The data:
--*--
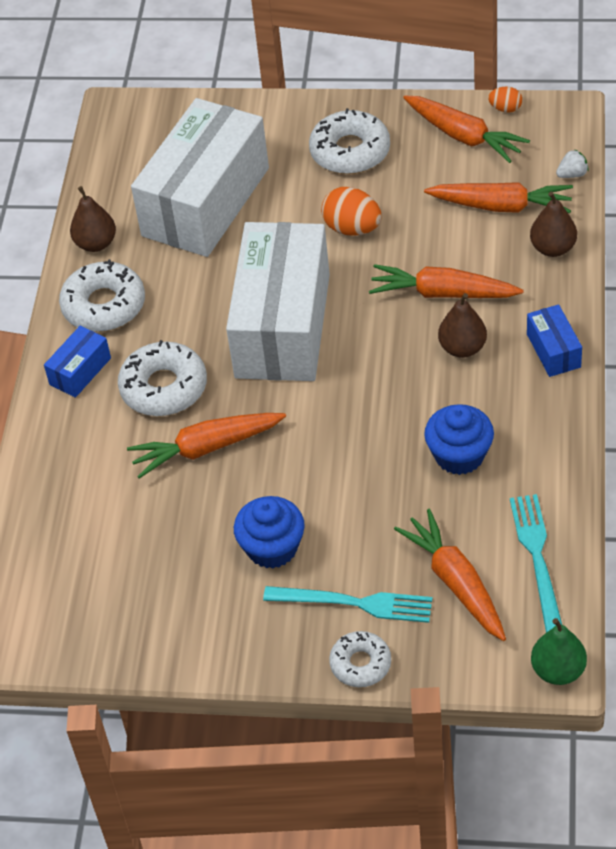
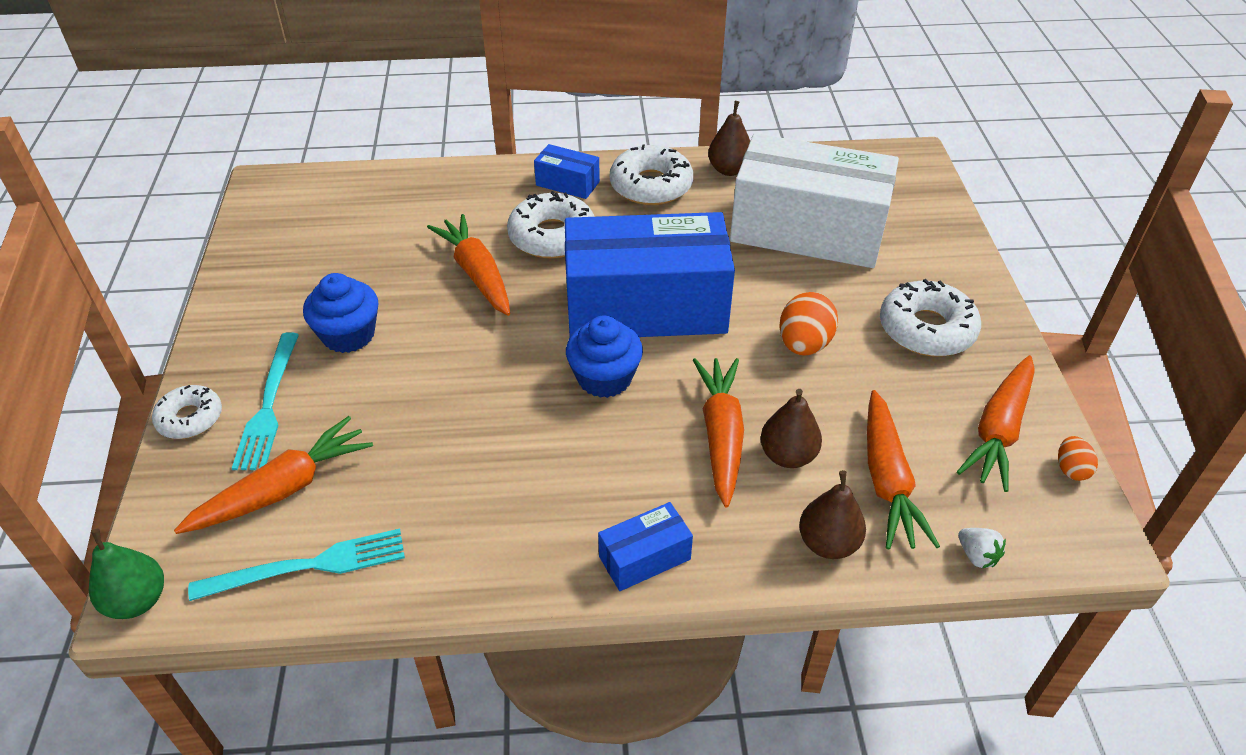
camera: 75 degrees right, 5 degrees down
(282, 325) = (646, 306): white box -> blue box
(459, 455) = (468, 475): blue cupcake -> blue cupcake (604, 378)
(462, 348) = (636, 462): brown pear -> brown pear (787, 456)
--*--
Exercise details: Each of the lines above should be transcribed exactly; no image is to be copied.

Reply:
camera: 75 degrees right, 5 degrees down
(282, 325) = (646, 306): white box -> blue box
(459, 455) = (468, 475): blue cupcake -> blue cupcake (604, 378)
(462, 348) = (636, 462): brown pear -> brown pear (787, 456)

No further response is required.